* _Task brief_
Transcribe only the last portion of the material: exactly the lines from the one with "(441, 349) = (432, 264): turquoise" through the end, inclusive.
[Start of Attachment]
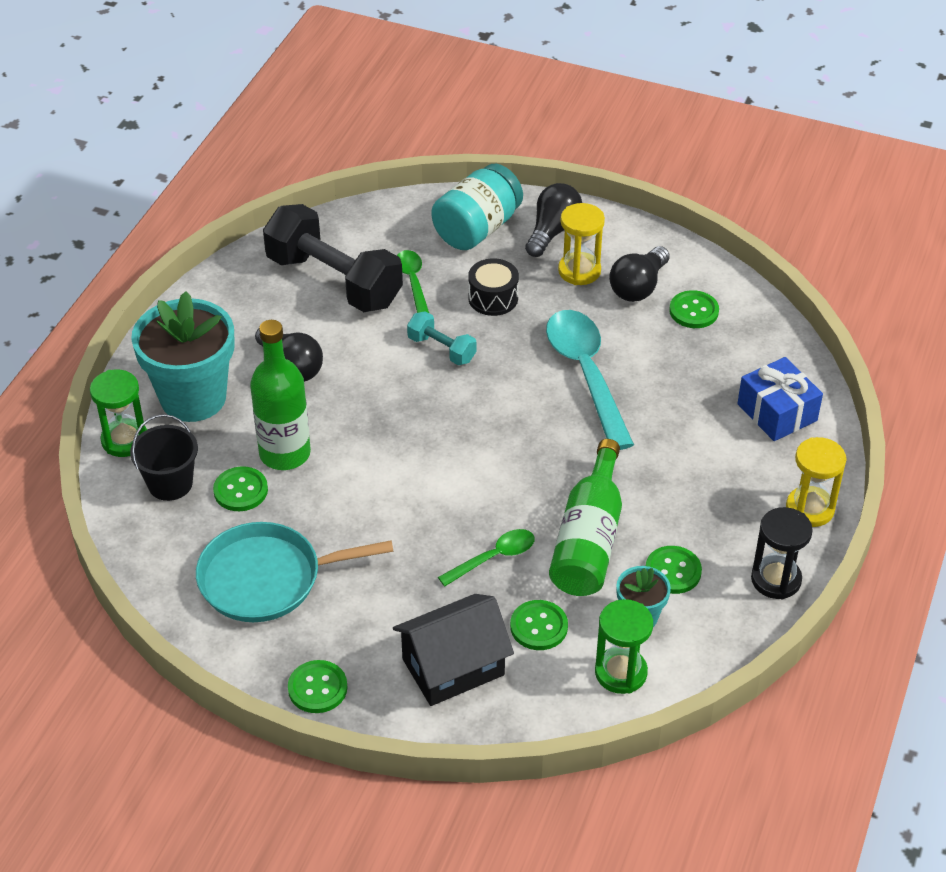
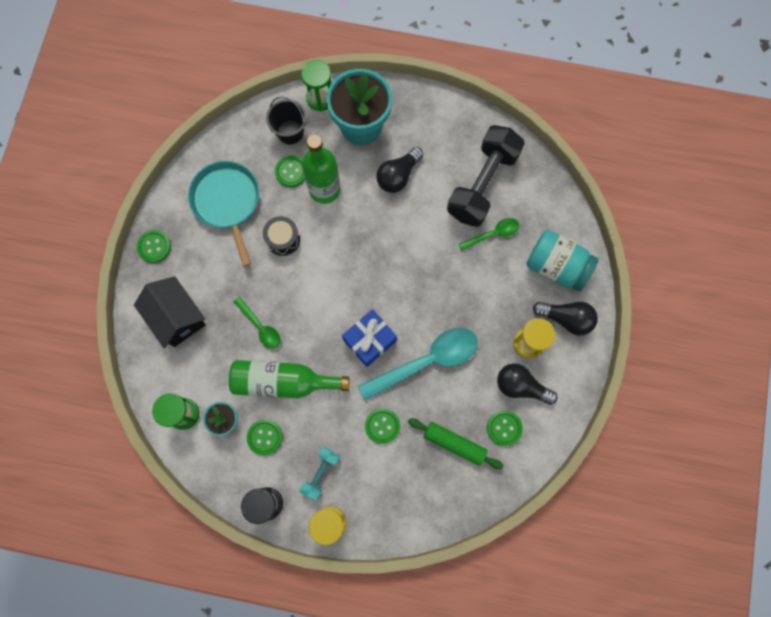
camera: 80 degrees right, 30 degrees up
(441, 349) = (432, 264): turquoise dumbbell -> turquoise dumbbell (320, 473)
(493, 298) = (488, 289): black drum -> black drum (283, 239)
(539, 626) = (211, 361): green button -> green button (382, 426)
(709, 362) = (454, 443): none -> green rolling pin
(777, 412) = (415, 495): blue gift -> blue gift (369, 340)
[End of Attachment]
* _Task response_
(441, 349) = (432, 264): turquoise dumbbell -> turquoise dumbbell (320, 473)
(493, 298) = (488, 289): black drum -> black drum (283, 239)
(539, 626) = (211, 361): green button -> green button (382, 426)
(709, 362) = (454, 443): none -> green rolling pin
(777, 412) = (415, 495): blue gift -> blue gift (369, 340)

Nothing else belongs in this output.